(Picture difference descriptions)
++++++++++
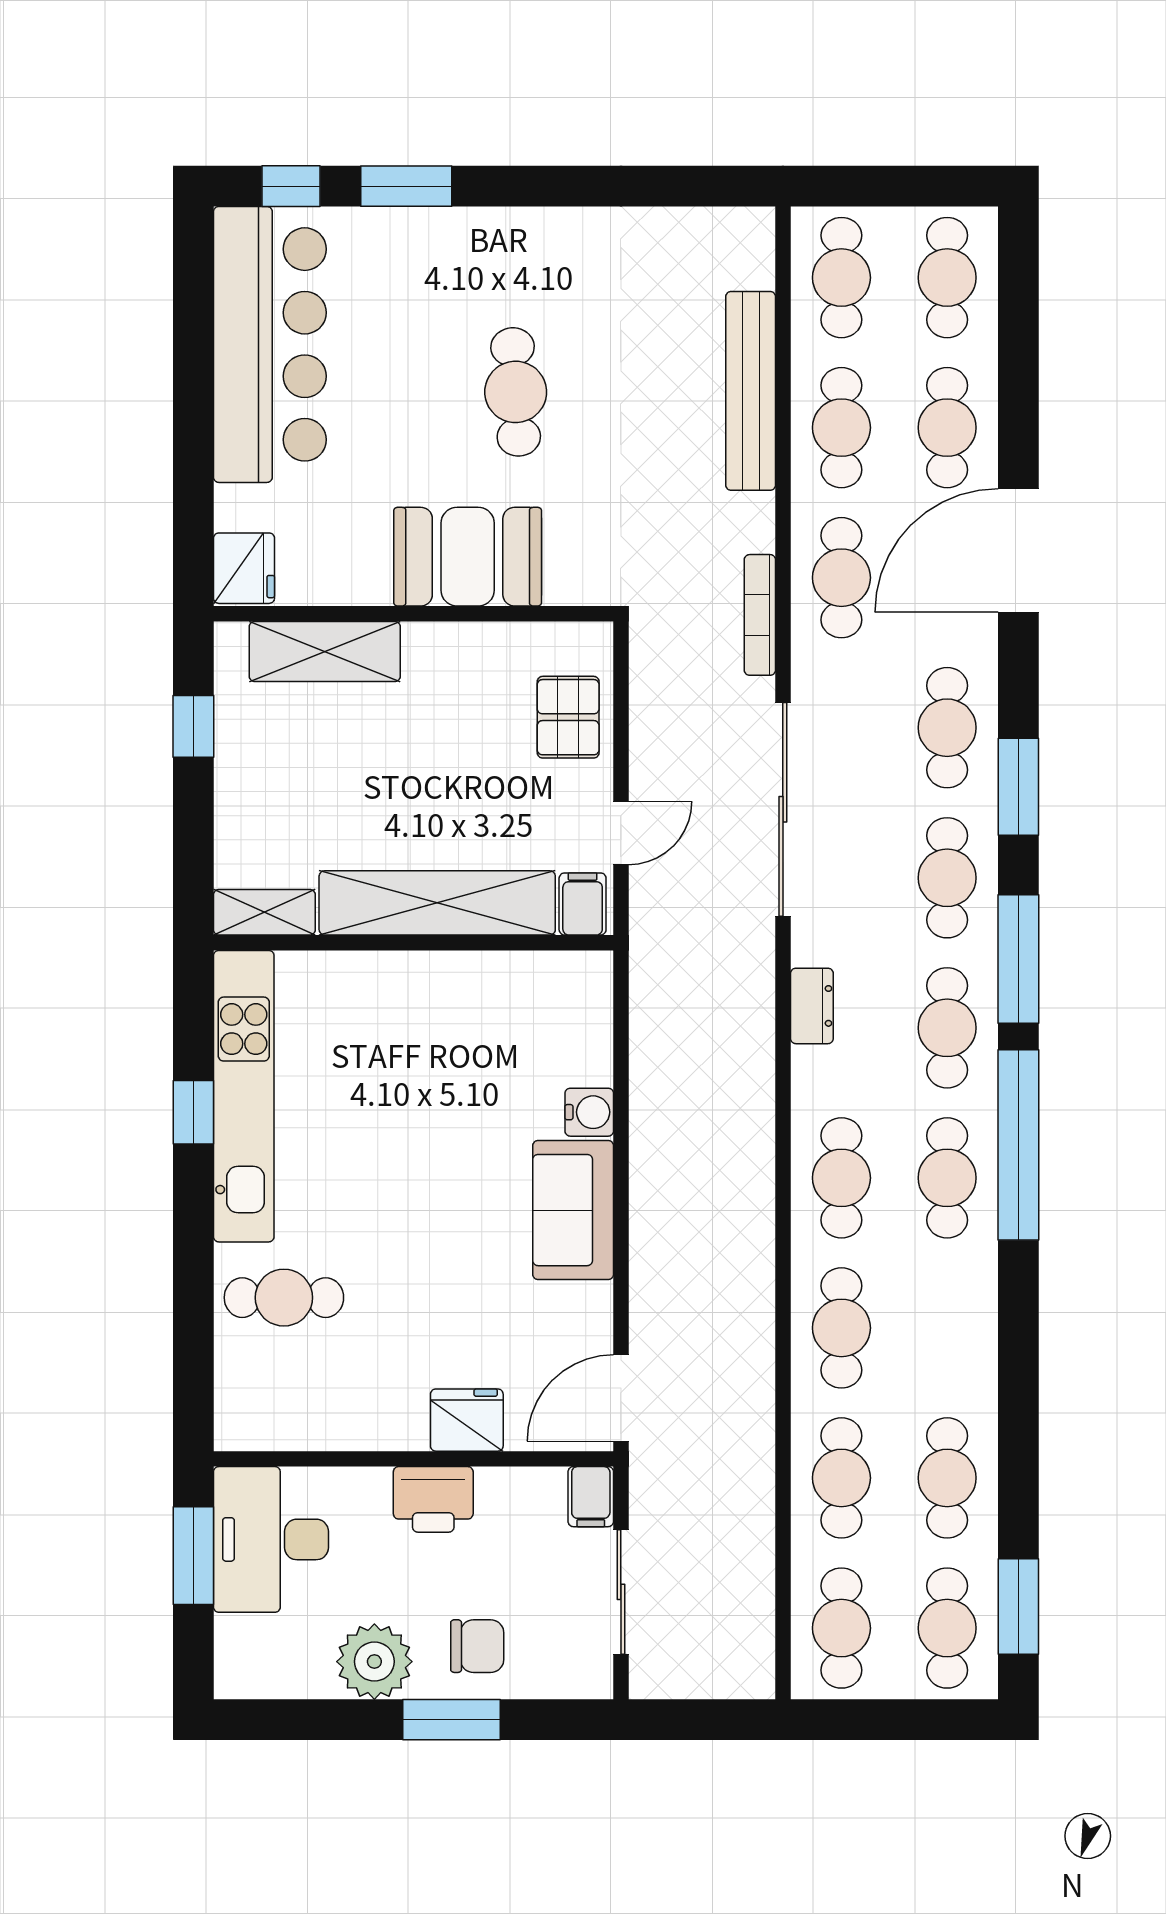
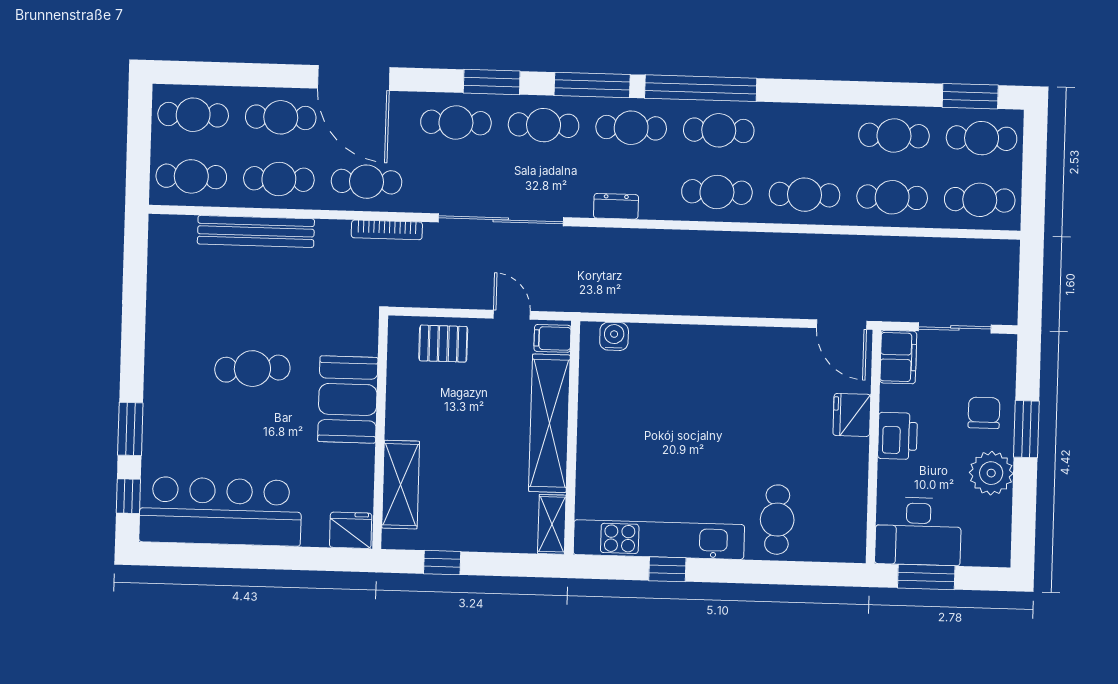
water cooler: (589, 1112) -> (614, 336), moved
sofa: (573, 1210) -> (731, 349), removed
filing cabinet: (591, 1497) -> (898, 357), width x2.00

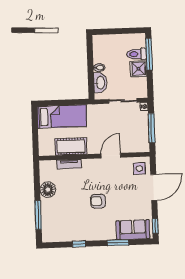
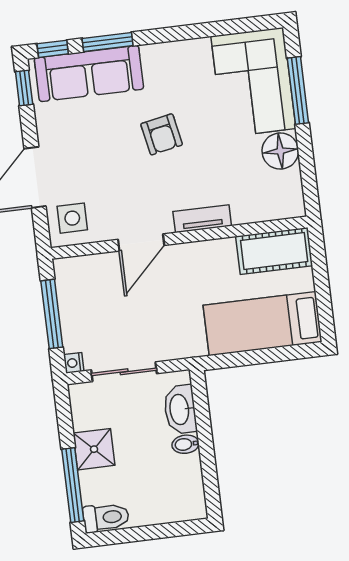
toilet: (136, 54) -> (106, 517), moved
cot: (71, 146) -> (274, 251), moved
tv unit: (69, 164) -> (202, 219), moved
armchair: (98, 201) -> (162, 134), turned 79
corner sofa: (57, 220) -> (253, 82), added
sofa: (133, 230) -> (89, 74), width x1.36
window: (79, 244) -> (53, 49), moved

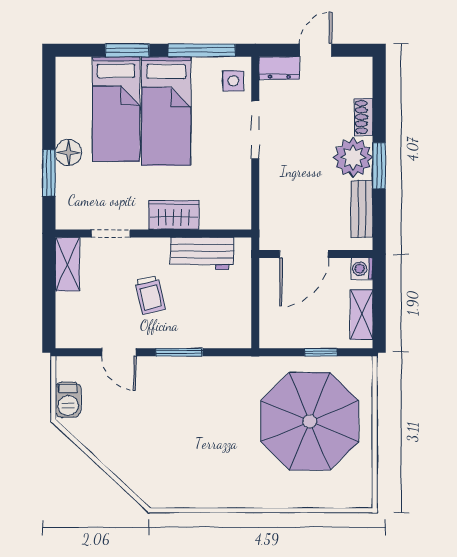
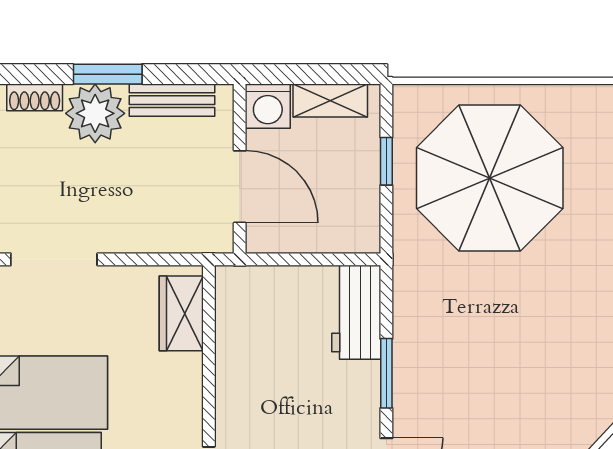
wardrobe: (174, 215) -> (181, 313), moved
workbench: (202, 254) -> (356, 312), moved, turned 180
washing machine: (362, 269) -> (268, 106), width x1.38, depth x1.38
trolley: (150, 295) -> (301, 417), removed

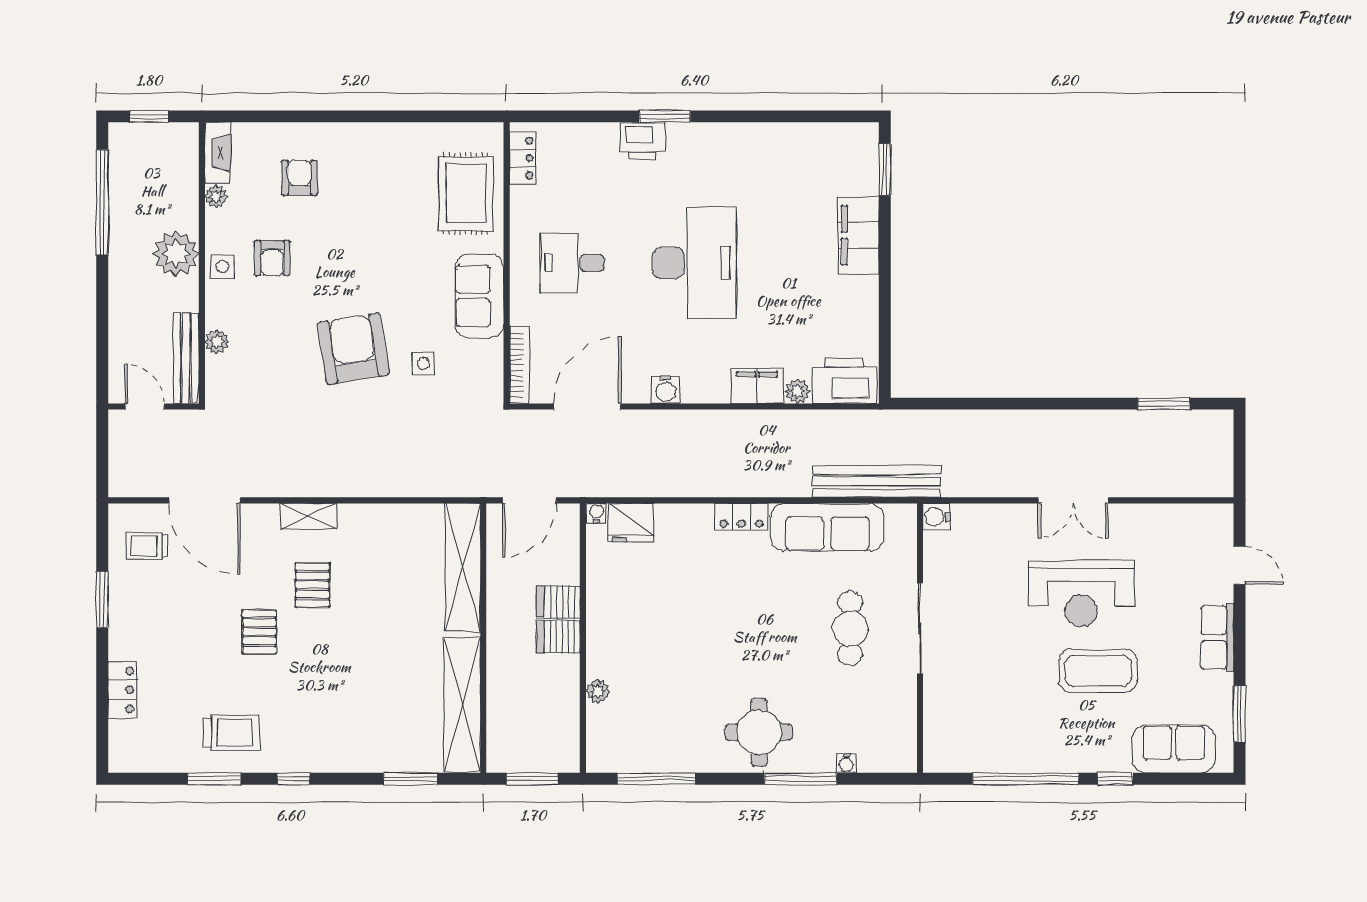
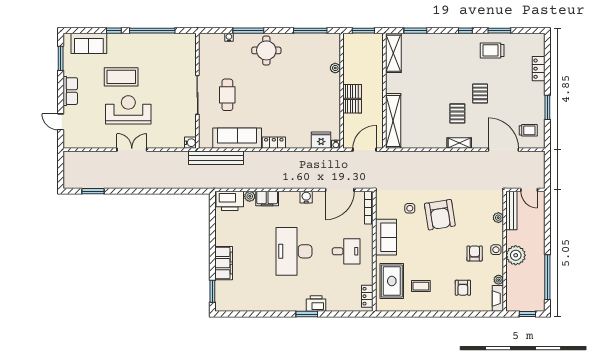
coffee table: (398, 182) -> (421, 286), added
shelving: (462, 705) -> (393, 53), width x0.68

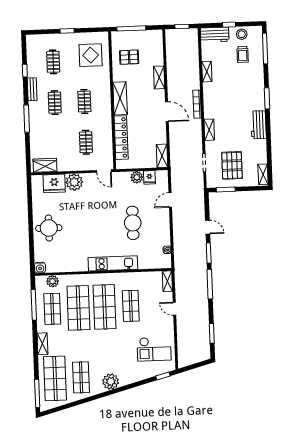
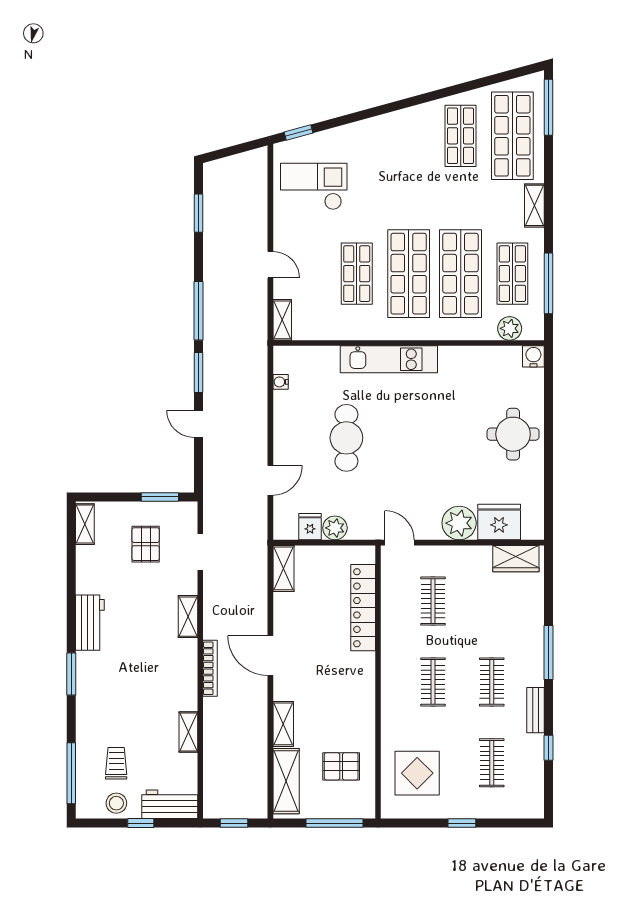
shelving: (120, 98) -> (286, 781), moved
pallet: (232, 165) -> (146, 544), width x0.67, depth x0.71
plant: (111, 382) -> (402, 125), removed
++++++++++
YOUR GOAL: Working from the records above, find how many lines contain the string "turned" and answer with the bare number.

TASK SOLUTION: 2